An exact reprint of the listing is required, with no pictures included.
[Opening Material for the task section]
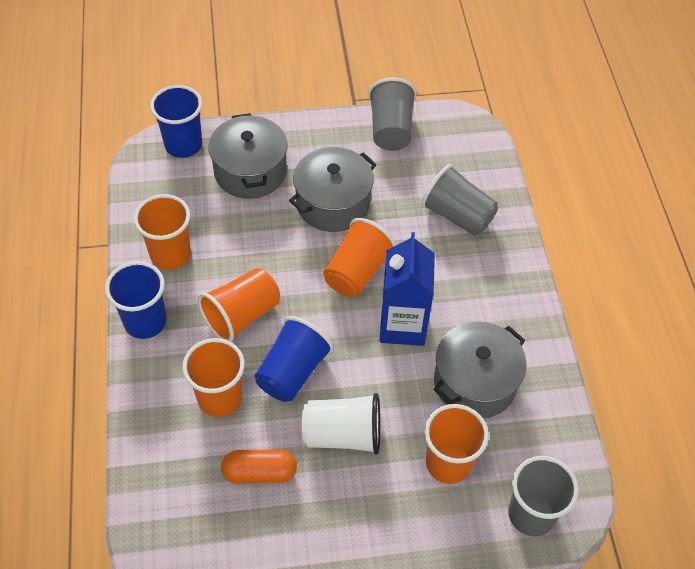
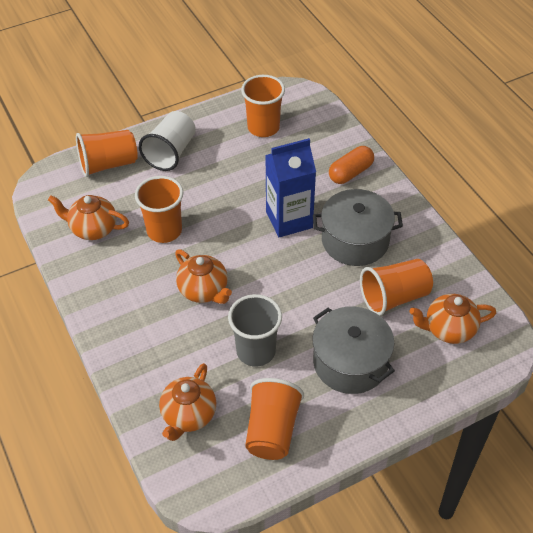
blue cup: 3 -> 0
grey cup: 3 -> 1
grey pot: 3 -> 2
orange teapot: 0 -> 4

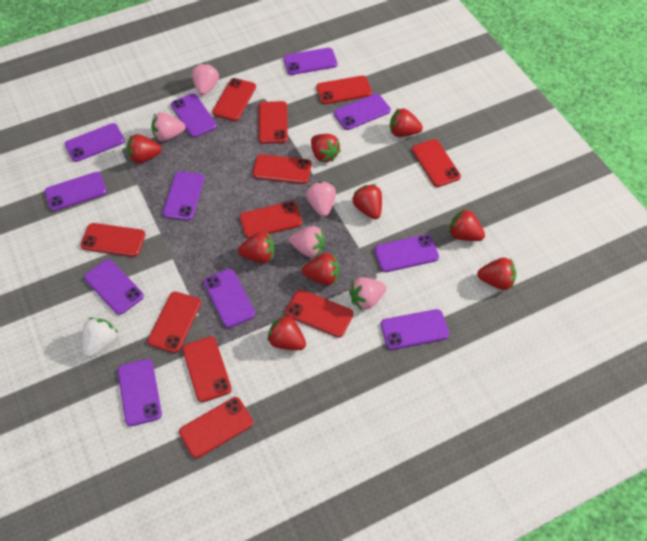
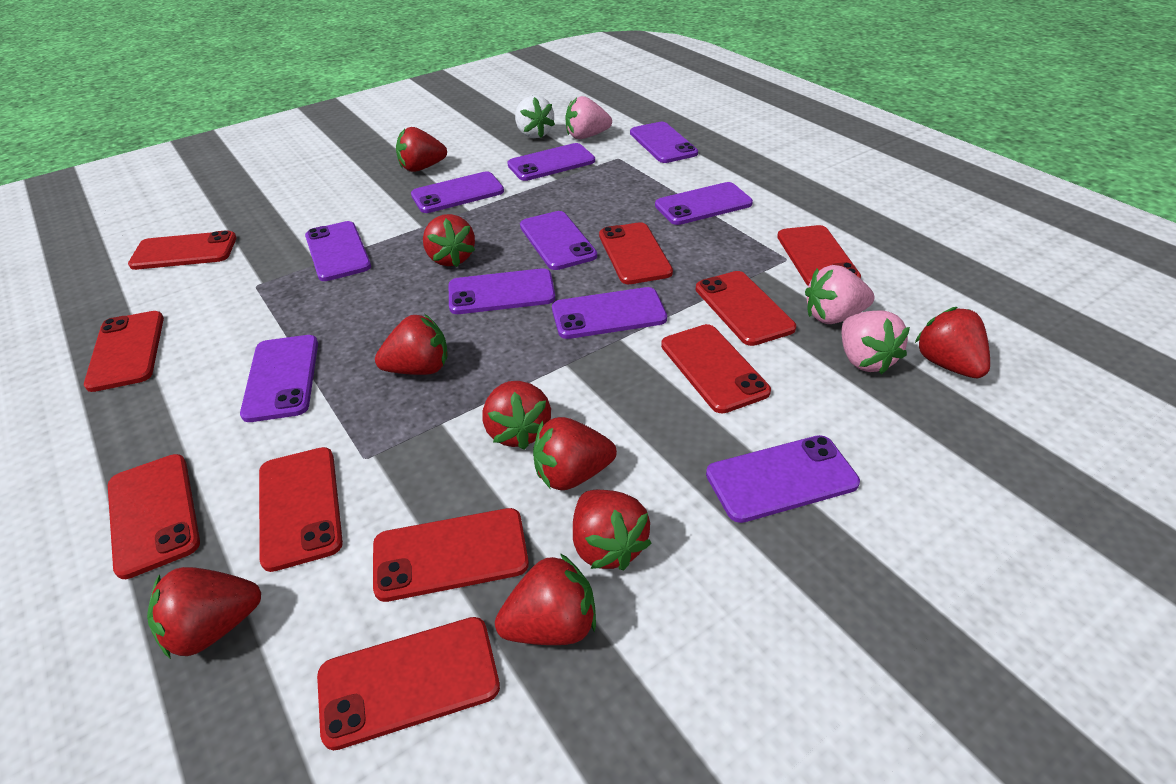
pink strawberry: 5 -> 3
purple phone: 11 -> 10
red phone: 11 -> 10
[Closing Material for the task section]
Reply
blue cup: 3 -> 0
grey cup: 3 -> 1
grey pot: 3 -> 2
orange teapot: 0 -> 4

pink strawberry: 5 -> 3
purple phone: 11 -> 10
red phone: 11 -> 10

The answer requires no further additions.